> _Task prompt_
Could the entries below be retyped exactly and in full?

> _Scene comparison data_
※

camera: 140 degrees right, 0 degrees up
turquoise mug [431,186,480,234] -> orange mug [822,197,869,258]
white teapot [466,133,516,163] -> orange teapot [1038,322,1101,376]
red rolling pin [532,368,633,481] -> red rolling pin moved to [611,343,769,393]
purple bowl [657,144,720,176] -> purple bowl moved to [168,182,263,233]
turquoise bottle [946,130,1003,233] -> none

※

> _Reply_
camera: 140 degrees right, 0 degrees up
turquoise mug [431,186,480,234] -> orange mug [822,197,869,258]
white teapot [466,133,516,163] -> orange teapot [1038,322,1101,376]
red rolling pin [532,368,633,481] -> red rolling pin moved to [611,343,769,393]
purple bowl [657,144,720,176] -> purple bowl moved to [168,182,263,233]
turquoise bottle [946,130,1003,233] -> none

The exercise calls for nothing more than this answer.